RECORDS FOR THIS EXERCISE:
┌──
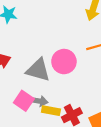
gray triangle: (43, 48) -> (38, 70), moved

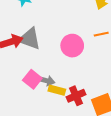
gray triangle: (38, 70) -> (30, 39), moved

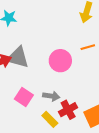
gray arrow: (46, 81) -> (51, 96), moved
yellow rectangle: (57, 90) -> (50, 119), moved, turned 35

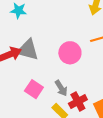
gray arrow: (51, 96) -> (61, 88), turned 49

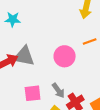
pink square: (34, 89) -> (33, 93), turned -36

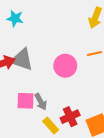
gray arrow: (58, 91) -> (41, 102), moved

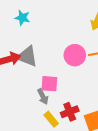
pink circle: (65, 66) -> (75, 55), moved
pink square: (25, 101) -> (49, 84), moved

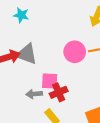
gray arrow: (43, 97) -> (34, 94), moved, turned 112
red cross: (70, 112) -> (59, 92), moved

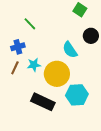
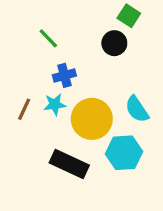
black circle: (91, 36) -> (114, 43), moved
blue cross: (18, 47) -> (64, 75), moved
cyan semicircle: (70, 50) -> (137, 109), moved

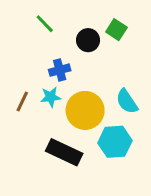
green square: (129, 16) -> (116, 30), moved
green line: (48, 38) -> (45, 24), moved
black circle: (114, 43) -> (88, 40), moved

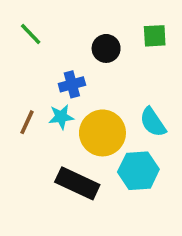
green line: (45, 24) -> (31, 34), moved
green square: (116, 30) -> (155, 36), moved, turned -36

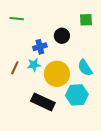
green line: (31, 34) -> (17, 19), turned -40
black circle: (106, 48) -> (62, 36), moved

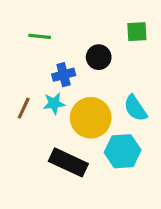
green line: (17, 19) -> (40, 36), moved

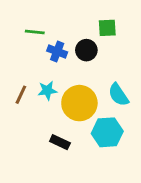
green square: (137, 32) -> (107, 28), moved
blue cross: (64, 75) -> (57, 52), moved, turned 36
black rectangle: (68, 162) -> (60, 142), size x0.6

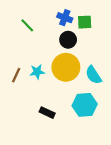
green line: (35, 32) -> (27, 25), turned 40
blue cross: (57, 52) -> (65, 18), moved
yellow circle: (79, 103) -> (66, 67), moved

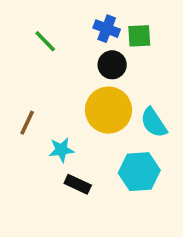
cyan star: (37, 72) -> (61, 150), moved

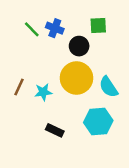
blue cross: (107, 29) -> (55, 28), moved
cyan star: (61, 150) -> (43, 92), moved

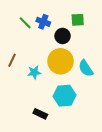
brown line: (19, 87) -> (12, 60), moved
cyan hexagon: (98, 121) -> (65, 96), moved
black rectangle: (55, 130) -> (40, 114), moved

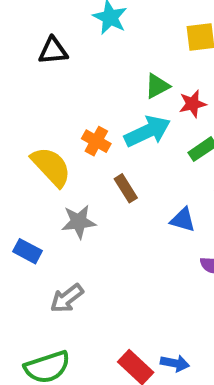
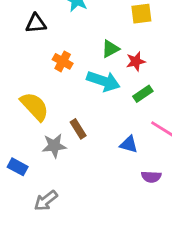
cyan arrow: (147, 131) -> (103, 81), turned 44
orange cross: (96, 141) -> (63, 61), moved
brown rectangle: (126, 188) -> (78, 129), moved

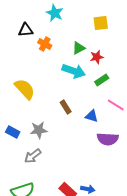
orange cross: (63, 61) -> (45, 44), moved
brown rectangle: (78, 129) -> (66, 107), moved
gray star: (54, 146) -> (39, 130), moved
purple semicircle: (151, 177) -> (108, 139), size x1.5

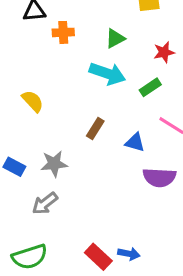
orange cross: (45, 44) -> (63, 32), turned -32
red star: (97, 57) -> (164, 52), moved
yellow semicircle: (25, 89) -> (33, 101), size x0.7
brown rectangle: (66, 107) -> (95, 129), turned 64

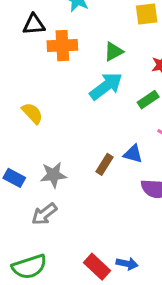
orange cross: (63, 32) -> (62, 46), size x1.4
cyan arrow: (107, 74) -> (106, 86), turned -56
brown rectangle: (95, 129) -> (105, 164), moved

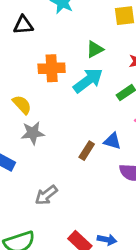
orange cross: (62, 46) -> (52, 68), moved
gray star: (53, 175) -> (33, 133), moved
gray arrow: (44, 214) -> (46, 195), moved

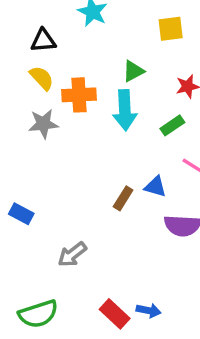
cyan arrow: (88, 80) -> (125, 110), turned 124
yellow semicircle: (22, 105) -> (42, 78), moved
gray star: (33, 133) -> (43, 124), moved

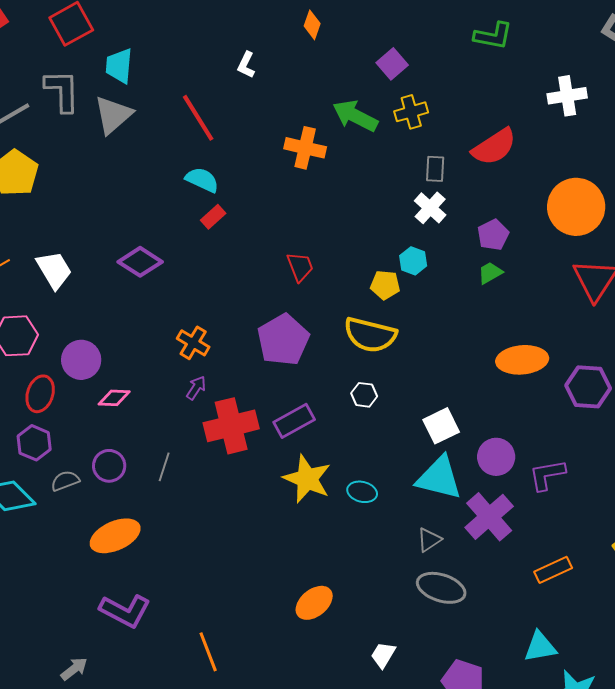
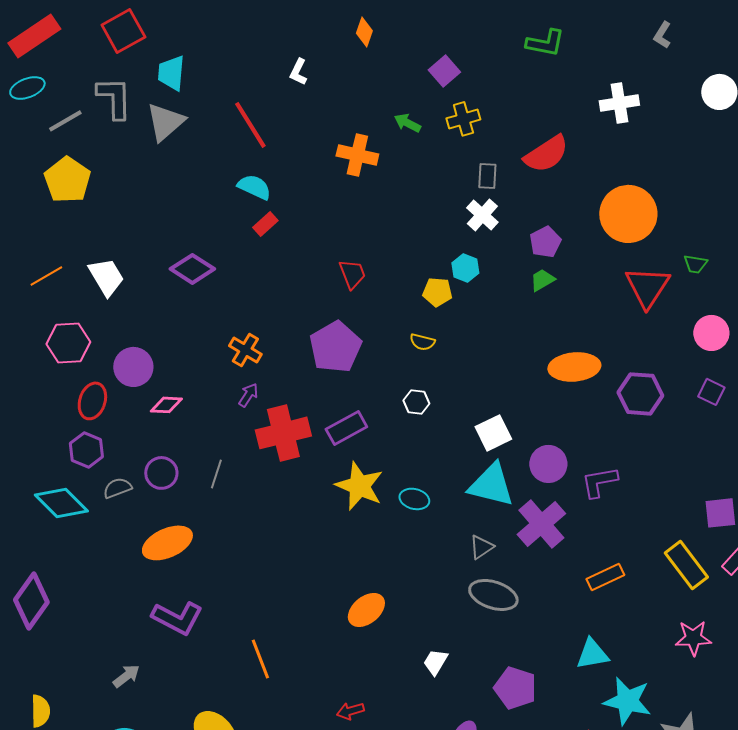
green arrow: (355, 116) -> (407, 123), size x0.6
yellow semicircle: (370, 335) -> (422, 342), size x0.5

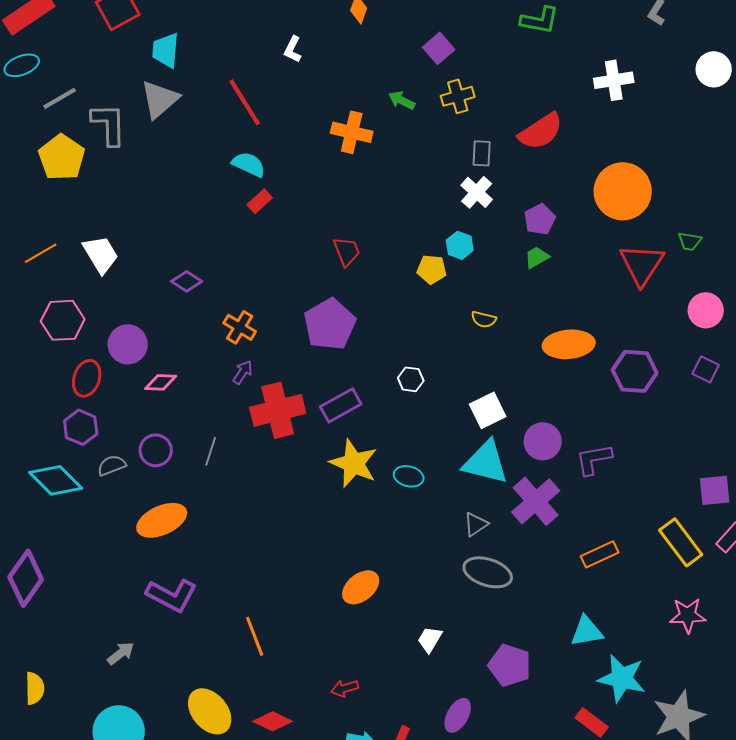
gray L-shape: (114, 98) -> (109, 124), moved
purple diamond: (192, 269) -> (187, 281), moved, size x0.7
yellow semicircle: (422, 342) -> (484, 319), moved

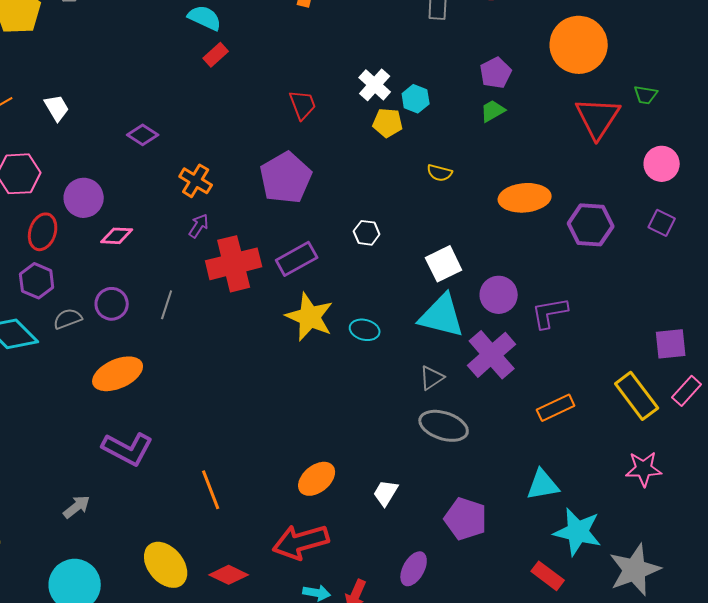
white cross: (477, 192) -> (375, 85), moved
white trapezoid: (101, 254) -> (57, 108), size x0.7
orange ellipse: (361, 587) -> (317, 479), moved
red arrow: (345, 688) -> (301, 542), size x2.0

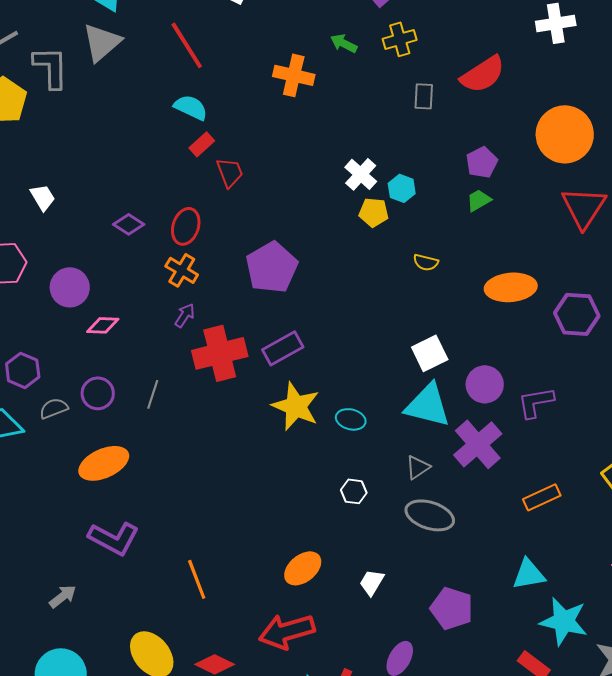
red trapezoid: (303, 105) -> (230, 172), moved
red ellipse: (43, 232) -> (186, 226), moved
white hexagon: (367, 233) -> (354, 491), moved

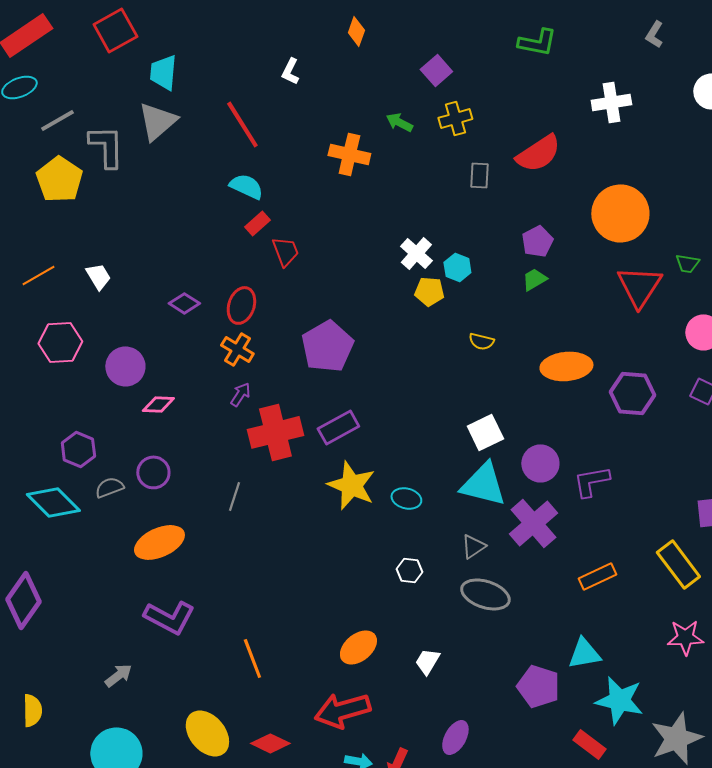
gray line: (153, 394) -> (234, 496), moved
purple pentagon: (452, 608) -> (538, 686), moved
└──
ACTIVITY: Gather and copy every line of the data in which the string "brown" is found.

COMPLETED TASK:
brown line: (19, 87) -> (12, 60), moved
brown rectangle: (126, 188) -> (78, 129), moved
brown rectangle: (78, 129) -> (66, 107), moved
brown rectangle: (66, 107) -> (95, 129), turned 64
brown rectangle: (95, 129) -> (105, 164), moved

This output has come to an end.